# INSTRUCTIONS TO FOLLOW:
Below are some records. Print exactly the lines between the one holding "(326, 190) = (371, 195): white shoe -> none" and the one holding "(654, 177) = (628, 440): yellow", inclusive, and nothing else.

# SUPPLIED MATERIAL:
^^^^^^^^^^^^^^^^

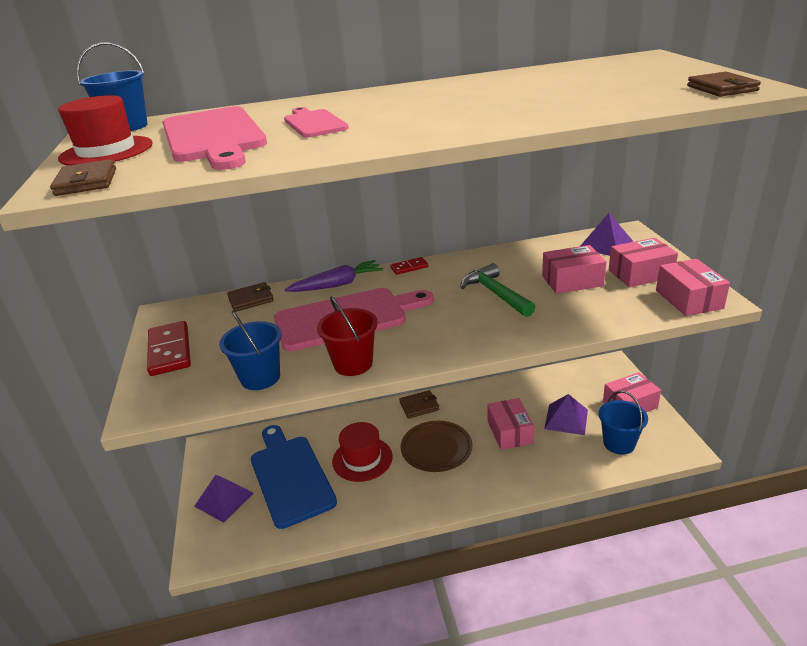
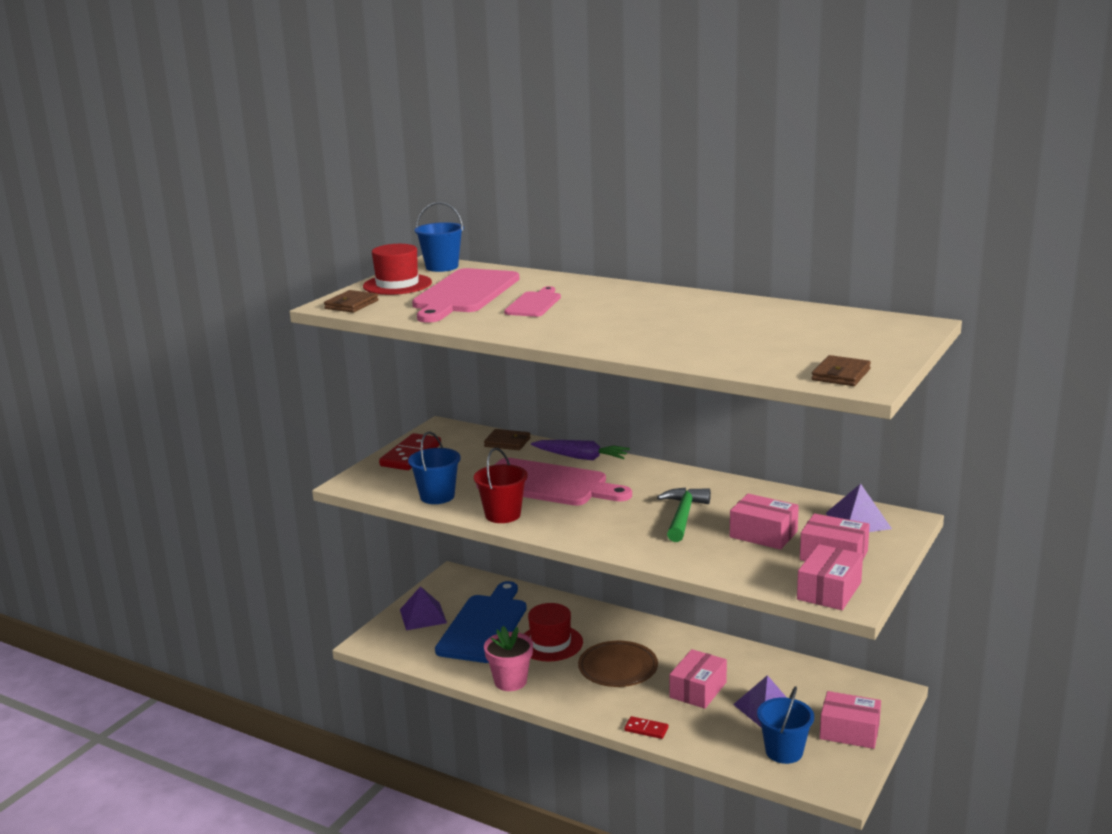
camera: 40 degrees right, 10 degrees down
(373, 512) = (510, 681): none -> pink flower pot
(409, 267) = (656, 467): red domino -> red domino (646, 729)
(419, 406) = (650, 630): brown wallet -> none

^^^^^^^^^^^^^^^^

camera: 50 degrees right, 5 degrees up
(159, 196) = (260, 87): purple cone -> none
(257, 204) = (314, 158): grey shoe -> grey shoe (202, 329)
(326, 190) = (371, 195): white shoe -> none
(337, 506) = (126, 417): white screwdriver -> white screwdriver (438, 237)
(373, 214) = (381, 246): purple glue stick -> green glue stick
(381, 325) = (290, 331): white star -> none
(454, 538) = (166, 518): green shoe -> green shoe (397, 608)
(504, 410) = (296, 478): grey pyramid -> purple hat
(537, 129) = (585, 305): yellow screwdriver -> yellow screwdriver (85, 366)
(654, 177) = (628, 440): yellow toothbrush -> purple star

^^^^^^^^^^^^^^^^

# OUTPUT OF THE EXERCISE:
(326, 190) = (371, 195): white shoe -> none
(337, 506) = (126, 417): white screwdriver -> white screwdriver (438, 237)
(373, 214) = (381, 246): purple glue stick -> green glue stick
(381, 325) = (290, 331): white star -> none
(454, 538) = (166, 518): green shoe -> green shoe (397, 608)
(504, 410) = (296, 478): grey pyramid -> purple hat
(537, 129) = (585, 305): yellow screwdriver -> yellow screwdriver (85, 366)
(654, 177) = (628, 440): yellow toothbrush -> purple star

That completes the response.